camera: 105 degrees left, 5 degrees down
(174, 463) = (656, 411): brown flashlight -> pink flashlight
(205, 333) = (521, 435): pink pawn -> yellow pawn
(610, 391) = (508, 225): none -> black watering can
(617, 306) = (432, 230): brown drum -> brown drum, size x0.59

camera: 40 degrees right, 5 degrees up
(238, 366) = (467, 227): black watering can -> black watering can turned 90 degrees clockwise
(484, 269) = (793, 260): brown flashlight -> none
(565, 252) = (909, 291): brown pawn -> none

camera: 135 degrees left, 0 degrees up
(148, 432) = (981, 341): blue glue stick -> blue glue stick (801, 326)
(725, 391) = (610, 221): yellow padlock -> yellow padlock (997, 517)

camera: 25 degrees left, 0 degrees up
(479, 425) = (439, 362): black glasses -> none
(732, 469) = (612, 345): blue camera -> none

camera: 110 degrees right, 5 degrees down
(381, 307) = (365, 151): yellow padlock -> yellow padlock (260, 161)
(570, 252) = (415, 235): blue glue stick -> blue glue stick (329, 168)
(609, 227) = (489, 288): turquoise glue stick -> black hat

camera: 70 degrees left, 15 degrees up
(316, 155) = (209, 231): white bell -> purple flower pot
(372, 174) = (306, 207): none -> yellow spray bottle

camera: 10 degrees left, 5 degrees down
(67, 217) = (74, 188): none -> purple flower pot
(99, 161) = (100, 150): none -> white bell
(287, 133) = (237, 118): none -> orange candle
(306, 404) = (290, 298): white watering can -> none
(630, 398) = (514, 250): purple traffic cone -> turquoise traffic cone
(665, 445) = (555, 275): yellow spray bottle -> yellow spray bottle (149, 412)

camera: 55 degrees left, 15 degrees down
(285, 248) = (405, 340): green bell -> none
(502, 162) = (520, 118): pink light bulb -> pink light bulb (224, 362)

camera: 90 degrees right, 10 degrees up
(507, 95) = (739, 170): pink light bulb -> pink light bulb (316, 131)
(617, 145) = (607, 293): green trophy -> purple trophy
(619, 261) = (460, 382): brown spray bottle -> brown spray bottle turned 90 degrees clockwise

——

Checking each line above, count the ones that hold the word "pawn" and state the total alone.

2